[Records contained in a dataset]
>>>>>
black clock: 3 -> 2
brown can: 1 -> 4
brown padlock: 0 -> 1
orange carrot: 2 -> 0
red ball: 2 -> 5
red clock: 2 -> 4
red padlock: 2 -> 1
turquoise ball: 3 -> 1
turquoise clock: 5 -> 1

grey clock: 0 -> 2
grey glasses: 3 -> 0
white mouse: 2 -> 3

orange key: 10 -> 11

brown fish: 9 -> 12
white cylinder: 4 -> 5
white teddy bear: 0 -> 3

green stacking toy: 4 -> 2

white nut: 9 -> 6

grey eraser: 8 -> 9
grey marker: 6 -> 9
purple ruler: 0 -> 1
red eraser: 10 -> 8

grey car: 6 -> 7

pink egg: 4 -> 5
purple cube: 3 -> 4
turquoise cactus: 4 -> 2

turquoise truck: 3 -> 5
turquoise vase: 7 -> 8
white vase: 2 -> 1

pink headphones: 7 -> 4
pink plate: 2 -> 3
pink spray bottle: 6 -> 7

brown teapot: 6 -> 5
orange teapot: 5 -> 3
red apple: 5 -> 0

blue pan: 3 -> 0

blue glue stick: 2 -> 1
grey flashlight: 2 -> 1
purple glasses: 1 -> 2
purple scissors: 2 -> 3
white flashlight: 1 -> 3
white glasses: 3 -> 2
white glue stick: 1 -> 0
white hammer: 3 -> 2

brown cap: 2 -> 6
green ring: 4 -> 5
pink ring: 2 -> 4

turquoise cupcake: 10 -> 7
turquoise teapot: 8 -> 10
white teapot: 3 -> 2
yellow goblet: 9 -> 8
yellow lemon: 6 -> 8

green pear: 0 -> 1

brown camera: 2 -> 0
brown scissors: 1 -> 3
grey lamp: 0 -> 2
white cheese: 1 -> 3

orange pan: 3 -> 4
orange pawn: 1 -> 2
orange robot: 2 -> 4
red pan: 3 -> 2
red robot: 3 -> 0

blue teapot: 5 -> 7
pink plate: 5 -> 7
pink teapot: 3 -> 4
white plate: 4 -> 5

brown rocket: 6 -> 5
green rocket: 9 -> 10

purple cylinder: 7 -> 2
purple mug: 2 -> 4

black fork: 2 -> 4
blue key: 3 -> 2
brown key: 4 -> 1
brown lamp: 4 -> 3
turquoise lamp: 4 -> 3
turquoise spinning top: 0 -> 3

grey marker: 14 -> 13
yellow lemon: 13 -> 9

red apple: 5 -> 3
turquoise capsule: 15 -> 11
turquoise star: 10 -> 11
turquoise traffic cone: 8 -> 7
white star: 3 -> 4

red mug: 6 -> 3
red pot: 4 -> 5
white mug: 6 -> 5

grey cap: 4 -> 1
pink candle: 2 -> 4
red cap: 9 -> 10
<<<<<
§ Instructions to follow
Exactly as written, repeat each line from the beginning of the data above to the line containing "grey flashlight: 2 -> 1", inclusive.

§ Problem solution
black clock: 3 -> 2
brown can: 1 -> 4
brown padlock: 0 -> 1
orange carrot: 2 -> 0
red ball: 2 -> 5
red clock: 2 -> 4
red padlock: 2 -> 1
turquoise ball: 3 -> 1
turquoise clock: 5 -> 1

grey clock: 0 -> 2
grey glasses: 3 -> 0
white mouse: 2 -> 3

orange key: 10 -> 11

brown fish: 9 -> 12
white cylinder: 4 -> 5
white teddy bear: 0 -> 3

green stacking toy: 4 -> 2

white nut: 9 -> 6

grey eraser: 8 -> 9
grey marker: 6 -> 9
purple ruler: 0 -> 1
red eraser: 10 -> 8

grey car: 6 -> 7

pink egg: 4 -> 5
purple cube: 3 -> 4
turquoise cactus: 4 -> 2

turquoise truck: 3 -> 5
turquoise vase: 7 -> 8
white vase: 2 -> 1

pink headphones: 7 -> 4
pink plate: 2 -> 3
pink spray bottle: 6 -> 7

brown teapot: 6 -> 5
orange teapot: 5 -> 3
red apple: 5 -> 0

blue pan: 3 -> 0

blue glue stick: 2 -> 1
grey flashlight: 2 -> 1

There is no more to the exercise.